-- Start of STORED RECORDS --
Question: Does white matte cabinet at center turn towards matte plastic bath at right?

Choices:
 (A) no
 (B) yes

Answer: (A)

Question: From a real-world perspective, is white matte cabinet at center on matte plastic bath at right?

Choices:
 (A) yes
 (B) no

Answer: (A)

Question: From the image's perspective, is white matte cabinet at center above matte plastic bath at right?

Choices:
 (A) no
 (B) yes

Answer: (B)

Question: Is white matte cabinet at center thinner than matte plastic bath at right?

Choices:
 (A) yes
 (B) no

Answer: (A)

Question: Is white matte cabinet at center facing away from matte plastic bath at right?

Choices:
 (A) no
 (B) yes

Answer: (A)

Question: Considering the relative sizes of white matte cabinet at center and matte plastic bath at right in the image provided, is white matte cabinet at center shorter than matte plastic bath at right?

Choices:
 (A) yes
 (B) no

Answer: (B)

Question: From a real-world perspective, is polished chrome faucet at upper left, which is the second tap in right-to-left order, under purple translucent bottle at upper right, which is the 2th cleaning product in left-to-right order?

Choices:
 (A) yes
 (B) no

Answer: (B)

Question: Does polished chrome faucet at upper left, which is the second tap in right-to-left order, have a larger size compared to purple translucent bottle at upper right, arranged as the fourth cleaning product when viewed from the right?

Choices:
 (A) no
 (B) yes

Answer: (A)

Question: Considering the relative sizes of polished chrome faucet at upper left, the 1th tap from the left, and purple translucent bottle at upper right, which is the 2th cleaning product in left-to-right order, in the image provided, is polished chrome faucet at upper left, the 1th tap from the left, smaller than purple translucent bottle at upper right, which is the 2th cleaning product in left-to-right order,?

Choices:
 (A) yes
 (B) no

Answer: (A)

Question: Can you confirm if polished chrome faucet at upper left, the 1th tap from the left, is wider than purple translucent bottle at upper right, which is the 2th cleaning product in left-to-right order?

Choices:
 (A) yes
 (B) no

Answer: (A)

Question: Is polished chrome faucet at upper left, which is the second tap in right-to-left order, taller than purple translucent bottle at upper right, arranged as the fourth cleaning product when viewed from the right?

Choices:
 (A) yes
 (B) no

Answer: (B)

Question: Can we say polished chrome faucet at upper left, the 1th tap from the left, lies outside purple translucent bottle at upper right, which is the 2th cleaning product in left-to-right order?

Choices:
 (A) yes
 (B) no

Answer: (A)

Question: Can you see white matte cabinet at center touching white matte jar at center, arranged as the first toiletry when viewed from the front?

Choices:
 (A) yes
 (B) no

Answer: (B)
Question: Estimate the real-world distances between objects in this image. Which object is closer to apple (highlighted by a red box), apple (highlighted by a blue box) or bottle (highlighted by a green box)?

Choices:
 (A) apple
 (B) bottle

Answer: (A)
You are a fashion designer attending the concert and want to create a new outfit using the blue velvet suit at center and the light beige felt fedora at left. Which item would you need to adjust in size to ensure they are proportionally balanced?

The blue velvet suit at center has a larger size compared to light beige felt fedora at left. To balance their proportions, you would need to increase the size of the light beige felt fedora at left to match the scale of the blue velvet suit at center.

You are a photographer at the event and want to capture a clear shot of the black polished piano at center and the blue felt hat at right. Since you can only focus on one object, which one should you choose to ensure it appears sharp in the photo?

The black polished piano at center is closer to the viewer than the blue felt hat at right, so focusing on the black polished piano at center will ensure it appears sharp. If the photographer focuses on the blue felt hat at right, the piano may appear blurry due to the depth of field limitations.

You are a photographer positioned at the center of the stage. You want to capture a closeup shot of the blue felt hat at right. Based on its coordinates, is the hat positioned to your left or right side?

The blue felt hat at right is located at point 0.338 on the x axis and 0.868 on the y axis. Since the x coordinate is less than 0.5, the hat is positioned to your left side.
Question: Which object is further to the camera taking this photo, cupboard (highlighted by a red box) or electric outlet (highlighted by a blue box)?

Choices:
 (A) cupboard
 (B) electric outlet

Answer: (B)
-- End of STORED RECORDS --
◆ WRITTEN TASK ◆
Identify each line in the items above that contains the string "Considering" and copy those lines out in full. Treat uppercase and lowercase as different.

◆ RESULT ◆
Question: Considering the relative sizes of white matte cabinet at center and matte plastic bath at right in the image provided, is white matte cabinet at center shorter than matte plastic bath at right?
Question: Considering the relative sizes of polished chrome faucet at upper left, the 1th tap from the left, and purple translucent bottle at upper right, which is the 2th cleaning product in left-to-right order, in the image provided, is polished chrome faucet at upper left, the 1th tap from the left, smaller than purple translucent bottle at upper right, which is the 2th cleaning product in left-to-right order,?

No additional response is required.